→ **TASK STATEMENT**
Repeat exactly the line with "none -> cyan brick I9:I10 level 1" and each line after it to the end of the data below; pictures stay out.

[MATERIAL PROVIDED — start]

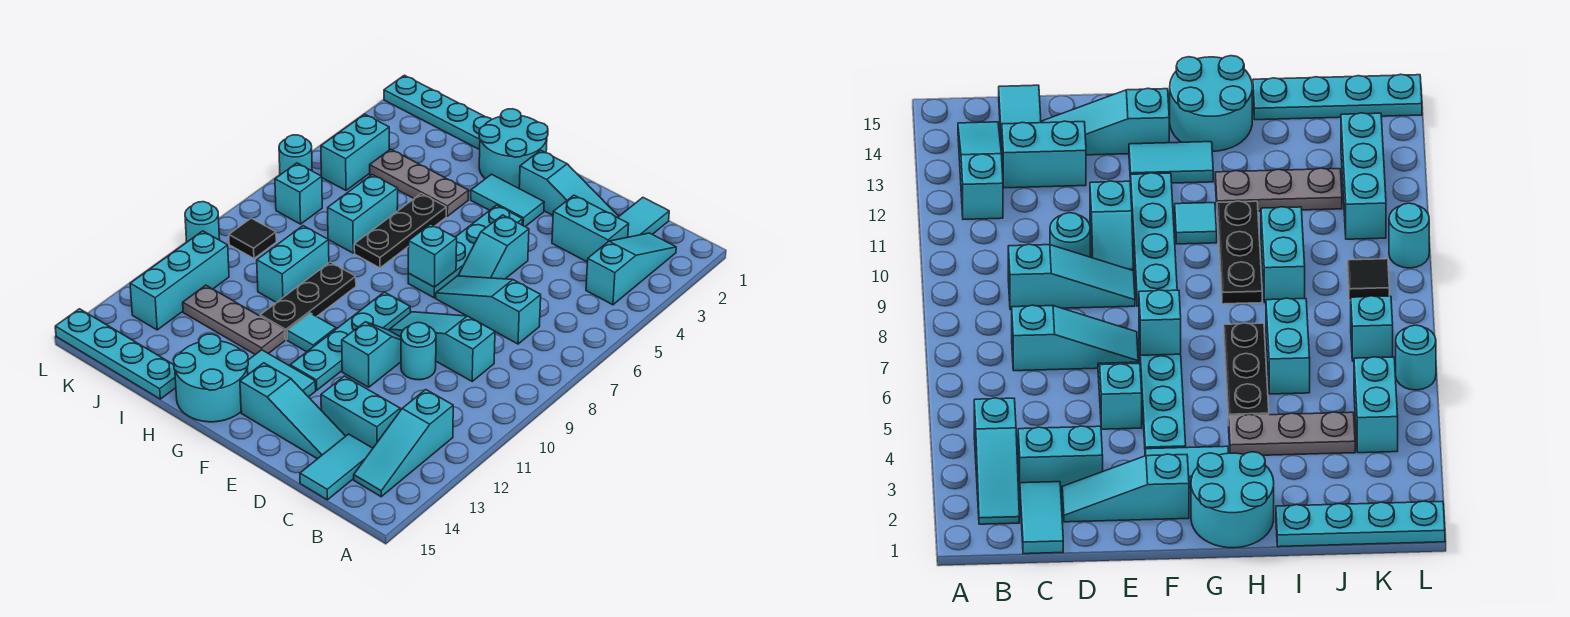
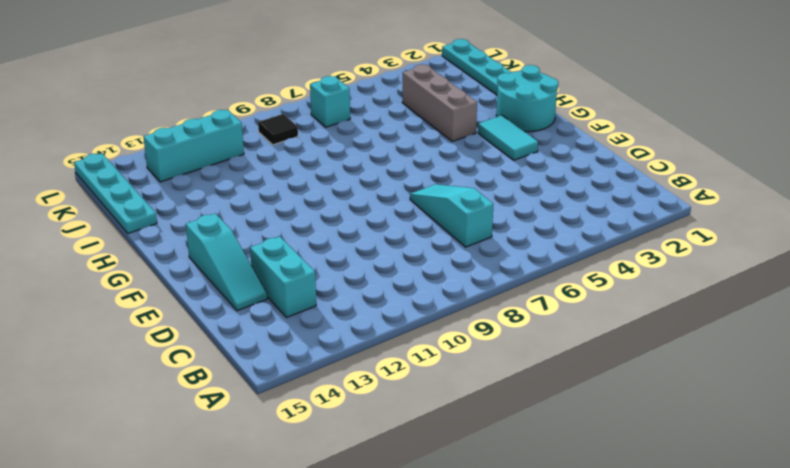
grey brick H4:J4 level 1 -> grey plate H4:J4 level 1
none -> cyan slope B2:B4 level 1 top 4
none -> cyan slope B12:B14 level 1 top 12
none -> cyan tile C1:C2 level 1
none -> cyan brick C3:D3 level 1

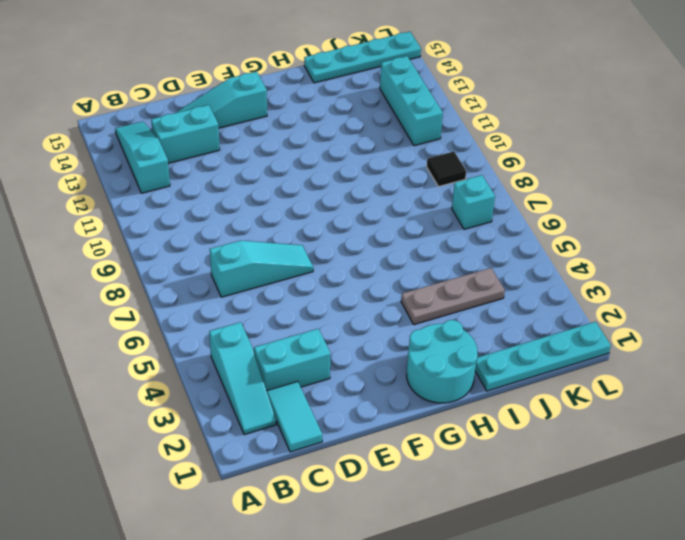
none -> cyan slope C9:E9 level 1 top C
none -> cyan tile C14:C15 level 1
none -> cyan slope D2:F2 level 1 top F
none -> cyan round brick D10 level 1

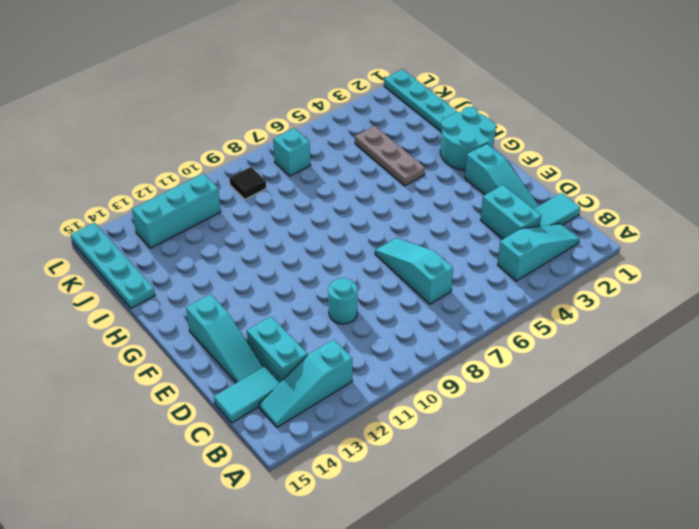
none -> cyan slope C9:E9 level 1 top C
none -> cyan slope E5:E6 level 1 top 5
none -> cyan slope E10:E11 level 1 top 11
none -> cyan tile F3:G3 level 1

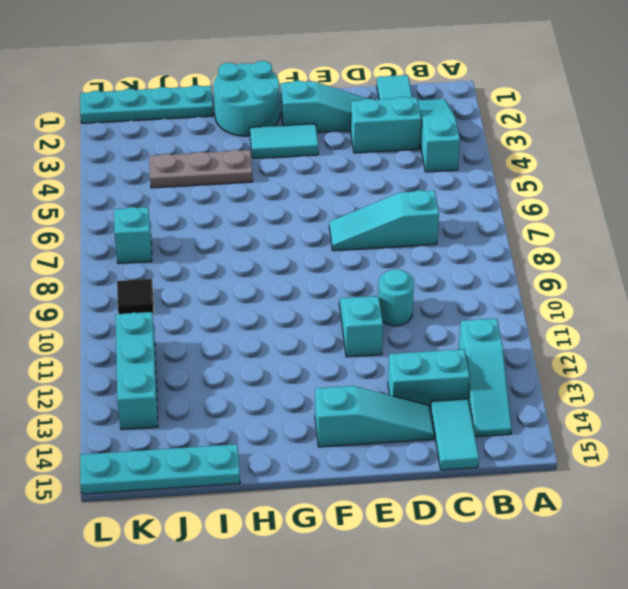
none -> cyan slope C9:E9 level 1 top C
none -> cyan slope E5:E6 level 1 top 5
none -> cyan plate F4:F7 level 1
none -> cyan plate F9:F12 level 1

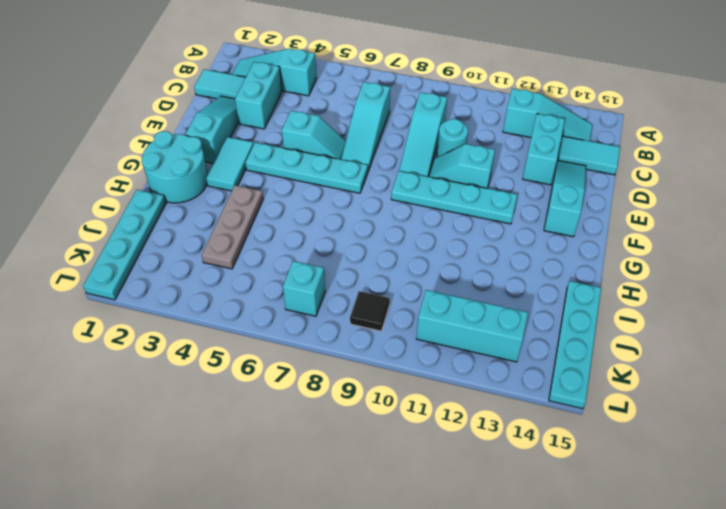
none -> cyan tile F13:G13 level 1
none -> cyan tile G11 level 1
none -> cyan round brick G14:H15 level 1
none -> black plate H5:H7 level 1

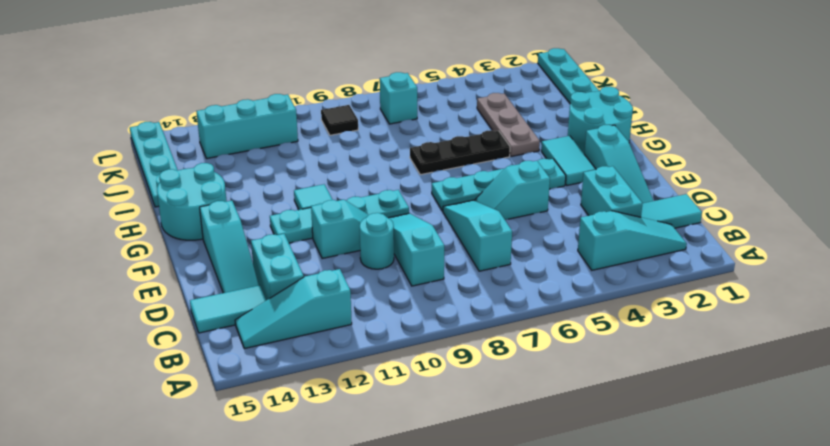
none -> cyan tile F13:G13 level 1
none -> black plate H9:H11 level 1
none -> grey plate H12:J12 level 1
none -> cyan brick I6:I7 level 1

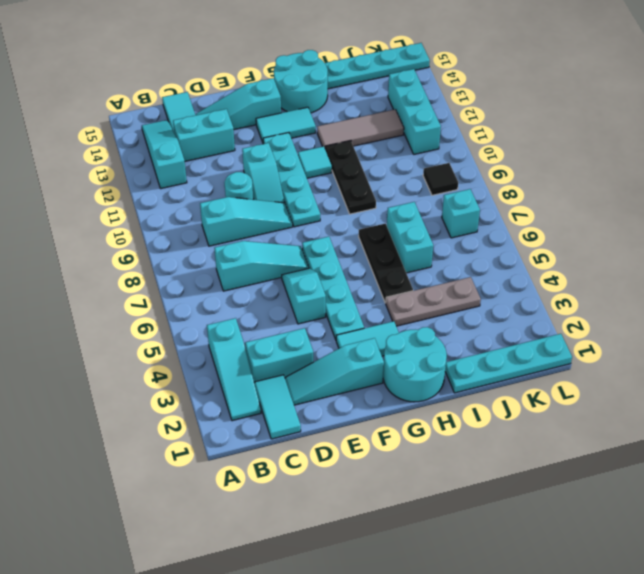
grey tile H12:J12 level 1 -> grey plate H12:J12 level 1
none -> cyan brick I9:I10 level 1
none -> cyan brick K4:K5 level 1
none -> cyan round brick L6 level 1
none -> cyan round brick L10 level 1

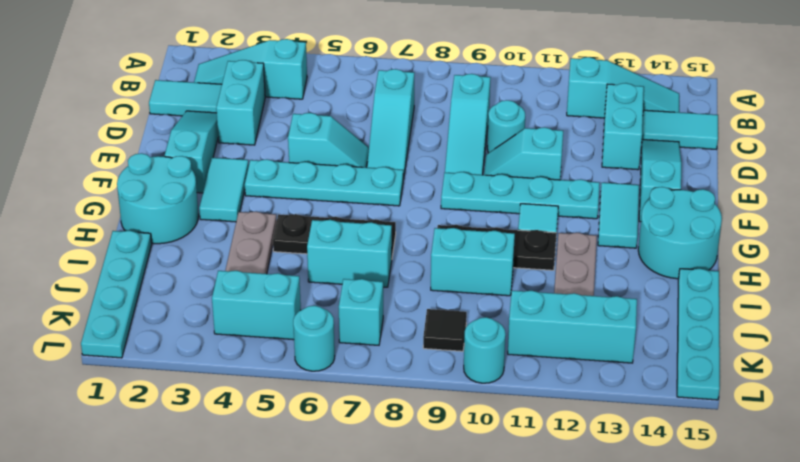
none -> cyan brick F7 level 2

[MATERIAL PROVIDED — finish]

→ **SOLVED PROBLEM**
none -> cyan brick I9:I10 level 1
none -> cyan brick K4:K5 level 1
none -> cyan round brick L6 level 1
none -> cyan round brick L10 level 1

none -> cyan brick F7 level 2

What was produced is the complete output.